» **WHAT IS REQUIRED**
Retype, word for word, every line of the records below starting at the one that contains "(500, 208) = (504, 382): pink" and ending at the one that contains "(321, 625) = (473, 517): brown eraser -> none"; include both of those lines and nothing more.

» **DATASET RECORDS**
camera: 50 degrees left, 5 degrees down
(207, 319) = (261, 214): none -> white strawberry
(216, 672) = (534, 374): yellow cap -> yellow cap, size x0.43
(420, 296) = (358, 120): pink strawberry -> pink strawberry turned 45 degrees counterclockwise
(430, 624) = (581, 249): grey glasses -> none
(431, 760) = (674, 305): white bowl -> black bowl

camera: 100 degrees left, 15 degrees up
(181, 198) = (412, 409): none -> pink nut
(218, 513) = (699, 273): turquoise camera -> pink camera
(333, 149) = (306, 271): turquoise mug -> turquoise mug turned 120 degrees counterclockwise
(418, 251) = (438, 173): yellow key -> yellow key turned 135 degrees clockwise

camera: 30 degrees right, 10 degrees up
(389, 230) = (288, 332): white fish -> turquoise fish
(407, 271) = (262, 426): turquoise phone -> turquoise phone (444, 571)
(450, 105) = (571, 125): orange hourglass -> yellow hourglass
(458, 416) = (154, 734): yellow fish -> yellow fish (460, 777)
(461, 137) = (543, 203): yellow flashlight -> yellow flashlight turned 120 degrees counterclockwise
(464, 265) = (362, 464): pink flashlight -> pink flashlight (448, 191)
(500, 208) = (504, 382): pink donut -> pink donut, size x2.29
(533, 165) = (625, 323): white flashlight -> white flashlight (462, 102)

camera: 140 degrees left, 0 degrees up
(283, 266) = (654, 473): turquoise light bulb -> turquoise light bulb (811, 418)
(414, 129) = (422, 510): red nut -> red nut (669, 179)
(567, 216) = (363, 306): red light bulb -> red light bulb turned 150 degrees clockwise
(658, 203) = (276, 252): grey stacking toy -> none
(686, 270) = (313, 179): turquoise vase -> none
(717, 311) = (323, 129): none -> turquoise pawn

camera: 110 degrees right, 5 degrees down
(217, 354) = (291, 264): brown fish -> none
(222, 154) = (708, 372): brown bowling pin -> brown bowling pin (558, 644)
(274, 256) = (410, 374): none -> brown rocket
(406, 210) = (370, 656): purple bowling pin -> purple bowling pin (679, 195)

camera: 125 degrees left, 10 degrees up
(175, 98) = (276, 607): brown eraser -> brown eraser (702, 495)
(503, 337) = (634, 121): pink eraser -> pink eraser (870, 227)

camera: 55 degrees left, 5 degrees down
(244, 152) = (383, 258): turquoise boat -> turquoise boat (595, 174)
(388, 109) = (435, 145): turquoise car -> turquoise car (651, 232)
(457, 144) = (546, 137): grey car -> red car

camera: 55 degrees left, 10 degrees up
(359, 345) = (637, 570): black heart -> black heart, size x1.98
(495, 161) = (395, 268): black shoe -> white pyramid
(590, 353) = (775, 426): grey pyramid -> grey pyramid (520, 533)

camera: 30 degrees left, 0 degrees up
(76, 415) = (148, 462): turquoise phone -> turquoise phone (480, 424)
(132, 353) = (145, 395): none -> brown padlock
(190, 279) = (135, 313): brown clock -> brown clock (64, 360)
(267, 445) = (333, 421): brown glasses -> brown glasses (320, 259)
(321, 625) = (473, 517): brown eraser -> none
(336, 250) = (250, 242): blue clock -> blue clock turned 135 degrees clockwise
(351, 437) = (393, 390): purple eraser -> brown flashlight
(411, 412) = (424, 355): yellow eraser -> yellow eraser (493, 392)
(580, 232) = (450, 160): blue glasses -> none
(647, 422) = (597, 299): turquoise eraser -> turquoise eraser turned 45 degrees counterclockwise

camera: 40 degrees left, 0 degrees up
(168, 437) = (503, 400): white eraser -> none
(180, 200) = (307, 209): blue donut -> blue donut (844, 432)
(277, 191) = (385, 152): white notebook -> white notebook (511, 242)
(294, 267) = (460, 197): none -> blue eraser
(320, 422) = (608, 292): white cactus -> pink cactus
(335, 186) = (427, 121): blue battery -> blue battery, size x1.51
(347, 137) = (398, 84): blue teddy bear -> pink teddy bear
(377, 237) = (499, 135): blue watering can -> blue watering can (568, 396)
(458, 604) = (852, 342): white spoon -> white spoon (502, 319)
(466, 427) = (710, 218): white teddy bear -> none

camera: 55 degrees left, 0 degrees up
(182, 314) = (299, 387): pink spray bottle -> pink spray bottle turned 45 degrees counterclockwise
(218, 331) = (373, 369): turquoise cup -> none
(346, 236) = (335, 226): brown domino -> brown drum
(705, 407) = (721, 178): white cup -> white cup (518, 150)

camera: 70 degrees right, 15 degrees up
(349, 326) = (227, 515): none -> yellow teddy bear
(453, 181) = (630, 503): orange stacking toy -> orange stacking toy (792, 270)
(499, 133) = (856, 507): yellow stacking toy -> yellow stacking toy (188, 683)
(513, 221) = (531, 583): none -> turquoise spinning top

» **EXERCISE OUTPUT**
(500, 208) = (504, 382): pink donut -> pink donut, size x2.29
(533, 165) = (625, 323): white flashlight -> white flashlight (462, 102)

camera: 140 degrees left, 0 degrees up
(283, 266) = (654, 473): turquoise light bulb -> turquoise light bulb (811, 418)
(414, 129) = (422, 510): red nut -> red nut (669, 179)
(567, 216) = (363, 306): red light bulb -> red light bulb turned 150 degrees clockwise
(658, 203) = (276, 252): grey stacking toy -> none
(686, 270) = (313, 179): turquoise vase -> none
(717, 311) = (323, 129): none -> turquoise pawn

camera: 110 degrees right, 5 degrees down
(217, 354) = (291, 264): brown fish -> none
(222, 154) = (708, 372): brown bowling pin -> brown bowling pin (558, 644)
(274, 256) = (410, 374): none -> brown rocket
(406, 210) = (370, 656): purple bowling pin -> purple bowling pin (679, 195)

camera: 125 degrees left, 10 degrees up
(175, 98) = (276, 607): brown eraser -> brown eraser (702, 495)
(503, 337) = (634, 121): pink eraser -> pink eraser (870, 227)

camera: 55 degrees left, 5 degrees down
(244, 152) = (383, 258): turquoise boat -> turquoise boat (595, 174)
(388, 109) = (435, 145): turquoise car -> turquoise car (651, 232)
(457, 144) = (546, 137): grey car -> red car

camera: 55 degrees left, 10 degrees up
(359, 345) = (637, 570): black heart -> black heart, size x1.98
(495, 161) = (395, 268): black shoe -> white pyramid
(590, 353) = (775, 426): grey pyramid -> grey pyramid (520, 533)

camera: 30 degrees left, 0 degrees up
(76, 415) = (148, 462): turquoise phone -> turquoise phone (480, 424)
(132, 353) = (145, 395): none -> brown padlock
(190, 279) = (135, 313): brown clock -> brown clock (64, 360)
(267, 445) = (333, 421): brown glasses -> brown glasses (320, 259)
(321, 625) = (473, 517): brown eraser -> none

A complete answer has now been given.